### WORK ITEM
When scanning the data, count every line with "BROWN" in it, and report only the resulting number.

*** Begin section ***

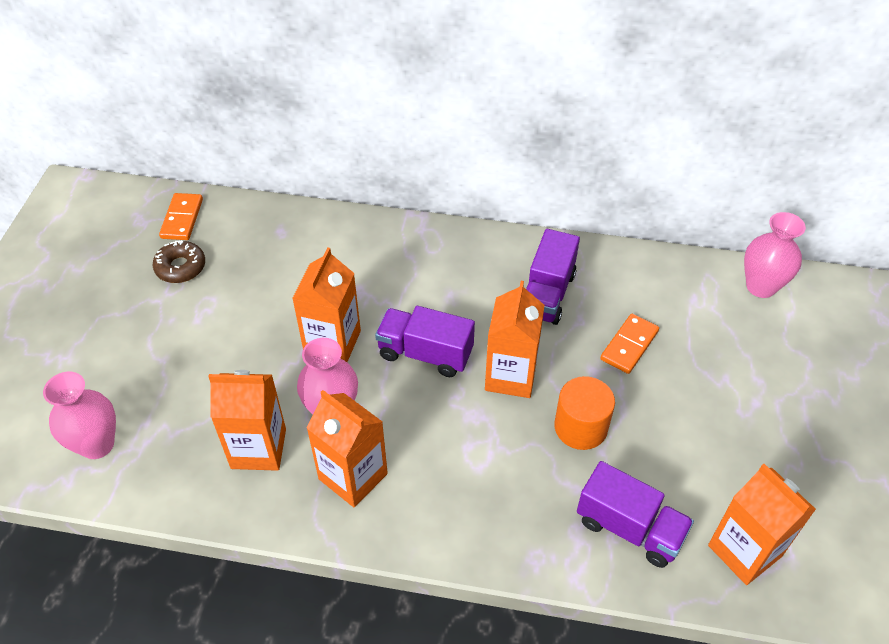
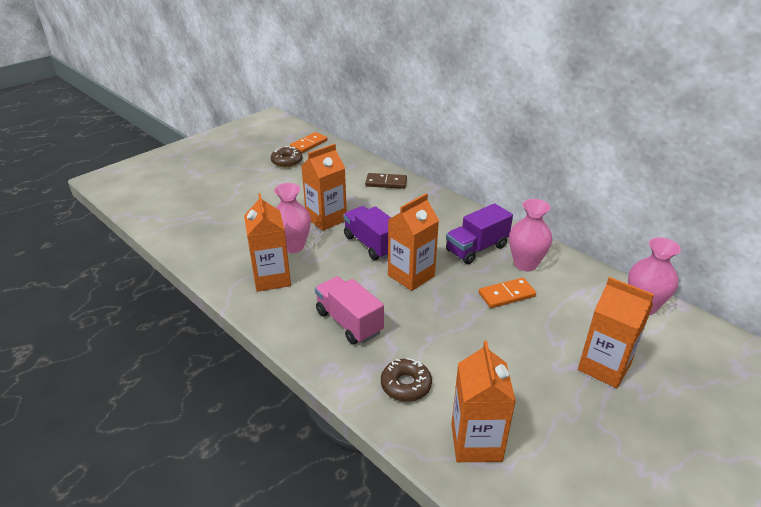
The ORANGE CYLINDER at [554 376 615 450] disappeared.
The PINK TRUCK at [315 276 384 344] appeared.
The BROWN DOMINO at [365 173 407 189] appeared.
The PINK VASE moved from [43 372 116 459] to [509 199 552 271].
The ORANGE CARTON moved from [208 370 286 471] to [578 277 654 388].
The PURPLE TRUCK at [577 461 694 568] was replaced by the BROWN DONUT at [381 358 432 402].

*** End section ***

### EXPECTED ANSWER
2